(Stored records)
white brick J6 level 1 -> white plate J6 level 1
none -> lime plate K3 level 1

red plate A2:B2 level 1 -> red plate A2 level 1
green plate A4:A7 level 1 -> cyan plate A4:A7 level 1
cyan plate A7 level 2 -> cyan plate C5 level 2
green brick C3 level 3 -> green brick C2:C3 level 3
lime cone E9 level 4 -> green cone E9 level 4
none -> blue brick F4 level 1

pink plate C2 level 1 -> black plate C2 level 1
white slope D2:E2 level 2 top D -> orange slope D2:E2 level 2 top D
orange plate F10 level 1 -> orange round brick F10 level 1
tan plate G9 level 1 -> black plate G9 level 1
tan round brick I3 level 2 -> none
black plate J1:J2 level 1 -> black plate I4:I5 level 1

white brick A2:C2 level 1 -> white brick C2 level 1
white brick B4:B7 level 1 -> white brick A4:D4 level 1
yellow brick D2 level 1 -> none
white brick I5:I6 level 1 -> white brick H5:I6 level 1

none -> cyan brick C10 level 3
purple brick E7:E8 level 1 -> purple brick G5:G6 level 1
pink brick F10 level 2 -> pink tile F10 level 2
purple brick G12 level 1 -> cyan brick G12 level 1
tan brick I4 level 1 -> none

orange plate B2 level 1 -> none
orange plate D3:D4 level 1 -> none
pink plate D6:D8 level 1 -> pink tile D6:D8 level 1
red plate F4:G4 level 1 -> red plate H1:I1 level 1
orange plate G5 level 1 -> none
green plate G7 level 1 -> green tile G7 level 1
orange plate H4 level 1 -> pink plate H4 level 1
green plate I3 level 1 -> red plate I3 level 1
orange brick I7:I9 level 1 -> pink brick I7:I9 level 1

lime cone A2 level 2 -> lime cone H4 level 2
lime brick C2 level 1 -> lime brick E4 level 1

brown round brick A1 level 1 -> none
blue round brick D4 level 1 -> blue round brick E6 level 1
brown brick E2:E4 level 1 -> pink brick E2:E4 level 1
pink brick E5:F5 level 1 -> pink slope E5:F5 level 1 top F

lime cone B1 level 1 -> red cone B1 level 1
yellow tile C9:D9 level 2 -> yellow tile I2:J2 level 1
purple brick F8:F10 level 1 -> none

Task prompt:
Word for word, repeat the data from its first line through the line with "white slope D2:E2", including both of those lines and no others.

Your solution:
white brick J6 level 1 -> white plate J6 level 1
none -> lime plate K3 level 1

red plate A2:B2 level 1 -> red plate A2 level 1
green plate A4:A7 level 1 -> cyan plate A4:A7 level 1
cyan plate A7 level 2 -> cyan plate C5 level 2
green brick C3 level 3 -> green brick C2:C3 level 3
lime cone E9 level 4 -> green cone E9 level 4
none -> blue brick F4 level 1

pink plate C2 level 1 -> black plate C2 level 1
white slope D2:E2 level 2 top D -> orange slope D2:E2 level 2 top D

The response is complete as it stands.